** Opening DATA UNDER STUDY block **
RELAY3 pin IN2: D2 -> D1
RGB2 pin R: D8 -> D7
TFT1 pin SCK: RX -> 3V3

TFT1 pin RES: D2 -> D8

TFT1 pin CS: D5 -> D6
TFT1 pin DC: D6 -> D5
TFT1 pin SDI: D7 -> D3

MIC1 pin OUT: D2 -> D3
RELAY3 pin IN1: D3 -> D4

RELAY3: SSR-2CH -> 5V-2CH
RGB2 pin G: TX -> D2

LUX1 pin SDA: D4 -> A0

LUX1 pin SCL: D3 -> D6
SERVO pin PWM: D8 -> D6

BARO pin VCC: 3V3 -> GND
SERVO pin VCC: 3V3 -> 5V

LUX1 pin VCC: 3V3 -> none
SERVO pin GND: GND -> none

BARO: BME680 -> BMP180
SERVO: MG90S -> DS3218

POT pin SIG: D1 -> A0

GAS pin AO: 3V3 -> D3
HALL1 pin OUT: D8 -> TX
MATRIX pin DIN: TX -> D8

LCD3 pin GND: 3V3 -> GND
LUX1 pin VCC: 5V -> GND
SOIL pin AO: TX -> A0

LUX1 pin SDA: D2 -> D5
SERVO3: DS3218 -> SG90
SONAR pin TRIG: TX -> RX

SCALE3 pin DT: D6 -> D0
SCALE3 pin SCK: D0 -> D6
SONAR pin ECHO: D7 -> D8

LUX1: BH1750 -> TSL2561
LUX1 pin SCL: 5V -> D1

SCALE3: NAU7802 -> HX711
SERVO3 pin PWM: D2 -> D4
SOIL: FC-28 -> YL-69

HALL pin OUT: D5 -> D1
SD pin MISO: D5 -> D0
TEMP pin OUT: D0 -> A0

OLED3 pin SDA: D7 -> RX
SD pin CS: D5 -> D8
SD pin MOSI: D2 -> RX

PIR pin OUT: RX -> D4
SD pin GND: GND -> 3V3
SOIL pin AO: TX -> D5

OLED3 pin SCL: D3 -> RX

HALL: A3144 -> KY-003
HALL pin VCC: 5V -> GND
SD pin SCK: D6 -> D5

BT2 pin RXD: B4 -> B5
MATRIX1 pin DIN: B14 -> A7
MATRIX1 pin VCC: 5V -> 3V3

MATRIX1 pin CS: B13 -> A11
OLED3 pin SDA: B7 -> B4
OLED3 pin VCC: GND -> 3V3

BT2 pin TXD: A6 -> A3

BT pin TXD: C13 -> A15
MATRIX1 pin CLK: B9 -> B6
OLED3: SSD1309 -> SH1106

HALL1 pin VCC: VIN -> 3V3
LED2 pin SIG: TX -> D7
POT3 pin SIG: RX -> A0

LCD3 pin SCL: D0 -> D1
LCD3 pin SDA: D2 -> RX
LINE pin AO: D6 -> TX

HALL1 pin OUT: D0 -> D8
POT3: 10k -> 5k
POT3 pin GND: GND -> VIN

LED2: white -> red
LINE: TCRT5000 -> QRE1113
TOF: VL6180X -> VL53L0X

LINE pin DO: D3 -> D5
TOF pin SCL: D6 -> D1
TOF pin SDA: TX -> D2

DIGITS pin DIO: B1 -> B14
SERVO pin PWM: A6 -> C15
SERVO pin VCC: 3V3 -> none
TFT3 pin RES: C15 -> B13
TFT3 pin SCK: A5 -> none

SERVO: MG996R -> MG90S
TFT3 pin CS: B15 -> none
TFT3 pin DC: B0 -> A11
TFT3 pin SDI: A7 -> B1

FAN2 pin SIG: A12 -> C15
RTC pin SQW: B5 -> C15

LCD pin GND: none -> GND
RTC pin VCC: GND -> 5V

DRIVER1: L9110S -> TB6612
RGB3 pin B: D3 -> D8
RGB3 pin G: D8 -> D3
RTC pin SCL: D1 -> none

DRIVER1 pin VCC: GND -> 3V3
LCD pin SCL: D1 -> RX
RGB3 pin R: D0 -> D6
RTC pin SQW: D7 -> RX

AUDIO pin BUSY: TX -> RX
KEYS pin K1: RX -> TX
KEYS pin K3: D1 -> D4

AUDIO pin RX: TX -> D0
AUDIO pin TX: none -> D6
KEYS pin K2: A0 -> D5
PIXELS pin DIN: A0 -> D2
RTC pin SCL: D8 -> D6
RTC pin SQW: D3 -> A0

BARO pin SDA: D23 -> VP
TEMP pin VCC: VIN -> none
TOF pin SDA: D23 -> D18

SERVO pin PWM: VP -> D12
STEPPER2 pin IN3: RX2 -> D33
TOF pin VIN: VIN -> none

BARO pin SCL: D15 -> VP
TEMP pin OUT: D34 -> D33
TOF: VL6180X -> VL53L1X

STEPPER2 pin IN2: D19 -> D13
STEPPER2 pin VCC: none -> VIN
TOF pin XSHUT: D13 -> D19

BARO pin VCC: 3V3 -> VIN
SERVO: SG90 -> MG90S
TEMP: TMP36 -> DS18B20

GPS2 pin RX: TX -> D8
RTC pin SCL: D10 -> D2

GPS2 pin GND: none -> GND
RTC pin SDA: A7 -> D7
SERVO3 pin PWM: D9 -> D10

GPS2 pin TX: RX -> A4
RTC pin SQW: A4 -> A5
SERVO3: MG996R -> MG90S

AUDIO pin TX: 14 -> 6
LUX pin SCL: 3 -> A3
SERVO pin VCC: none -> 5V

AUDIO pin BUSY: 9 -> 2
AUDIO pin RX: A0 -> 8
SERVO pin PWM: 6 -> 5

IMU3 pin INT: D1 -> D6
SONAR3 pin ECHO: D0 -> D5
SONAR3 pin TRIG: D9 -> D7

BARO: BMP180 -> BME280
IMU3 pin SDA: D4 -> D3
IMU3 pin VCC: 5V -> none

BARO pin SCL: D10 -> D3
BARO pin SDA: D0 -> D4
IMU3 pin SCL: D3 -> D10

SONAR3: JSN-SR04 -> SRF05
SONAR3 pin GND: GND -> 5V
** Closing DATA UNDER STUDY block **
YOUR OBJECTIVE:
Every line above from the line with "TOF pin SDA: D23 -> D18" to the line with "GPS2 pin GND: none -> GND", inclusive, must be returned exactly; no other line belongs in the reply.

ANSWER BOX:
TOF pin SDA: D23 -> D18

SERVO pin PWM: VP -> D12
STEPPER2 pin IN3: RX2 -> D33
TOF pin VIN: VIN -> none

BARO pin SCL: D15 -> VP
TEMP pin OUT: D34 -> D33
TOF: VL6180X -> VL53L1X

STEPPER2 pin IN2: D19 -> D13
STEPPER2 pin VCC: none -> VIN
TOF pin XSHUT: D13 -> D19

BARO pin VCC: 3V3 -> VIN
SERVO: SG90 -> MG90S
TEMP: TMP36 -> DS18B20

GPS2 pin RX: TX -> D8
RTC pin SCL: D10 -> D2

GPS2 pin GND: none -> GND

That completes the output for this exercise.